■ TASK DETAILS
Everything in the data below is left aside except the lines from the one containing "tan brick B5 level 2 -> tan brick D4 level 2" through the one containing "yellow brick D4:F4"; repeat those exactly.

■ DATA TO EXAMINE
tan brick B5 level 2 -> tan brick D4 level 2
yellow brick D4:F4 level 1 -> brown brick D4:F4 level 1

---

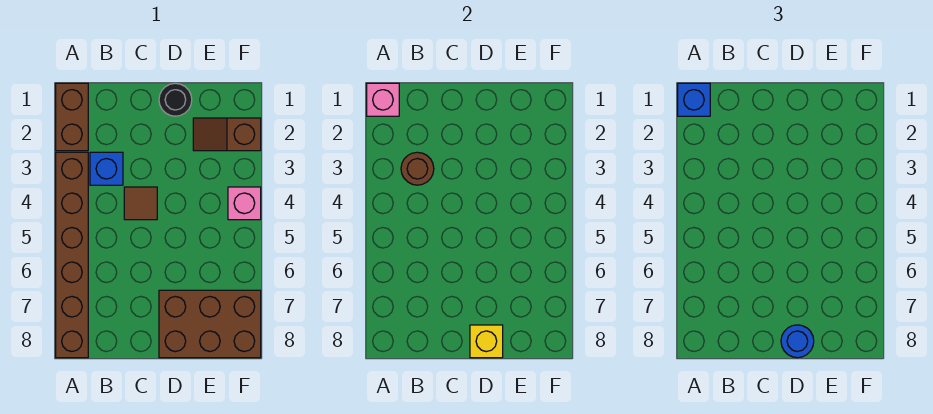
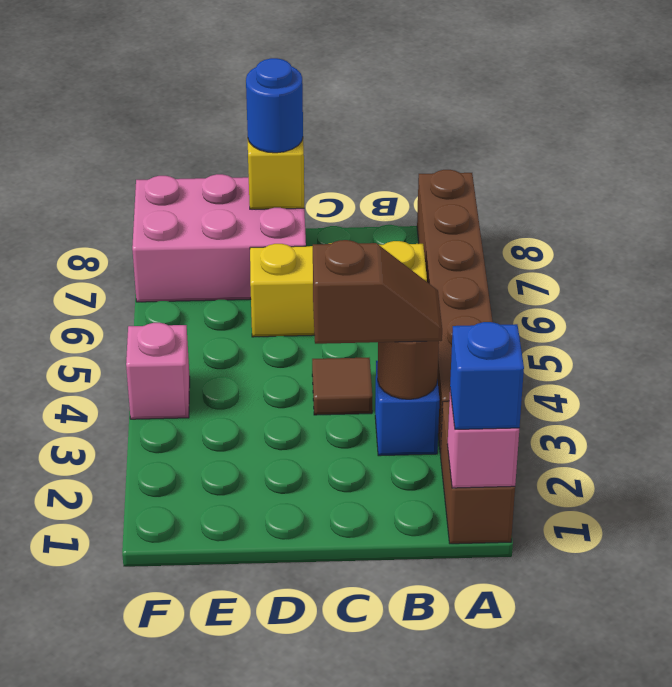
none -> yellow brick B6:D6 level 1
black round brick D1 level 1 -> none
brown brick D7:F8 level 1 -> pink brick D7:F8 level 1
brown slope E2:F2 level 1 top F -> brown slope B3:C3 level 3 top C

■ SOLUTION FOR THIS TASK
tan brick B5 level 2 -> tan brick D4 level 2
yellow brick D4:F4 level 1 -> brown brick D4:F4 level 1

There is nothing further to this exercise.